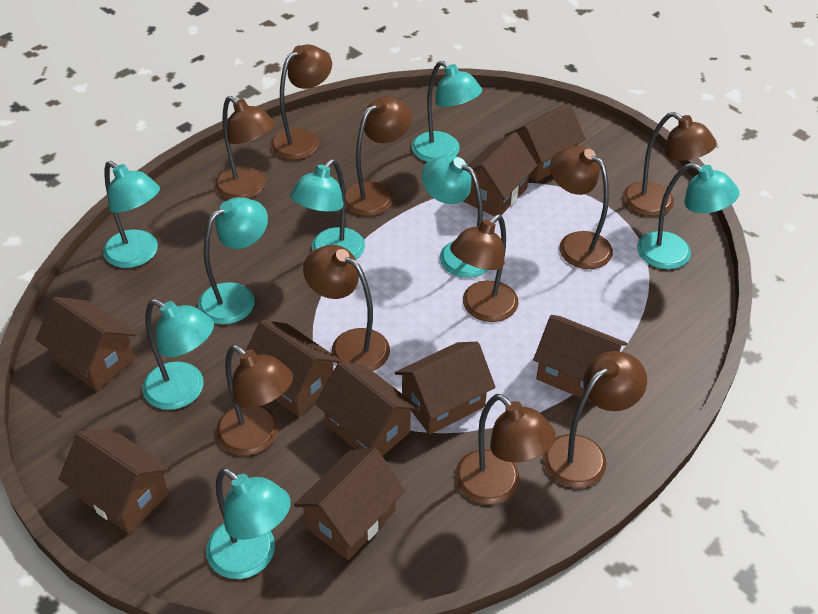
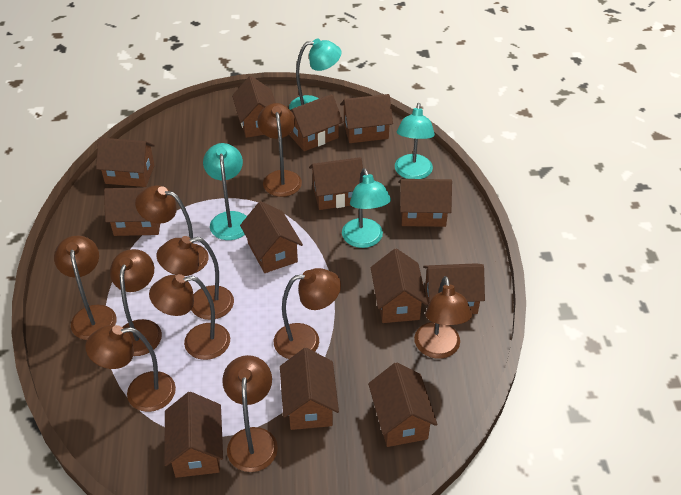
brown house: 9 -> 13
turquoise lamp: 8 -> 4

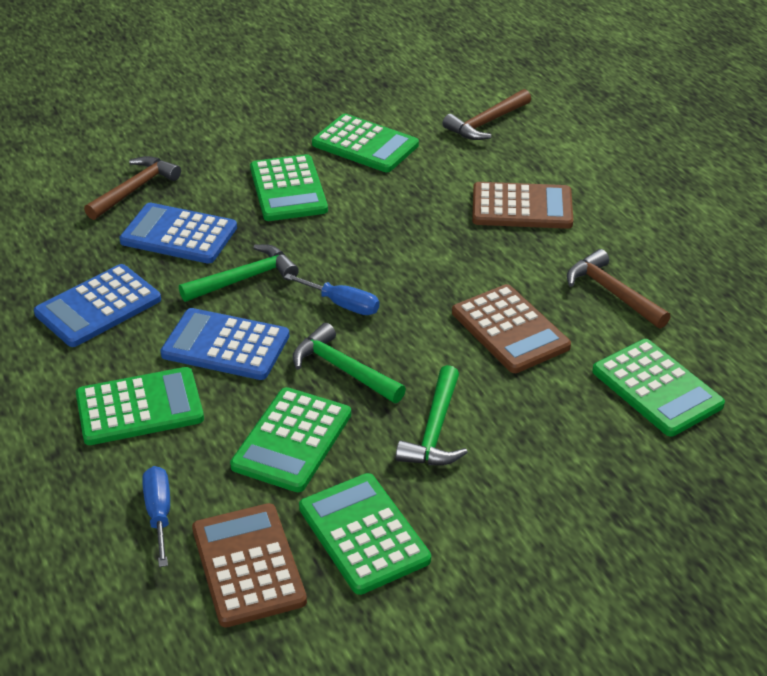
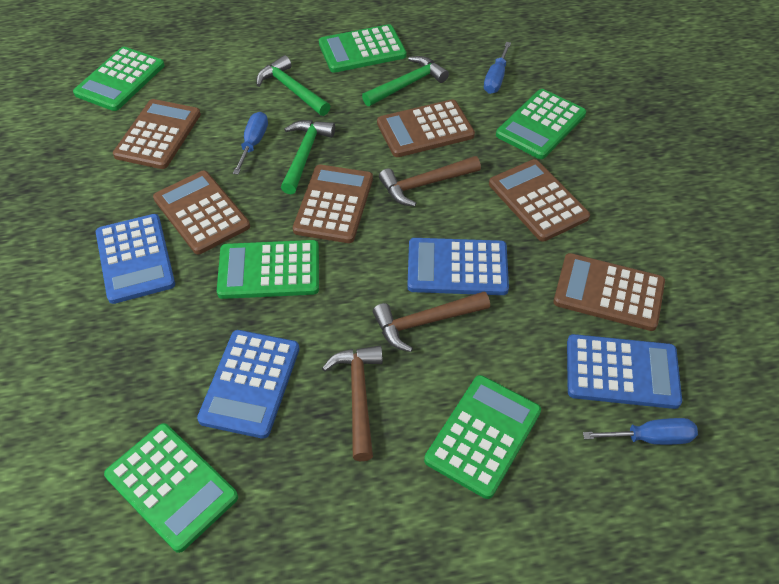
blue calculator: 3 -> 4
blue screwdriver: 2 -> 3
brown calculator: 3 -> 6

---

**BRIEF**
Copy each line in the entries above where the word "brown" shows up.

**SOLVED EXERCISE**
brown house: 9 -> 13
brown calculator: 3 -> 6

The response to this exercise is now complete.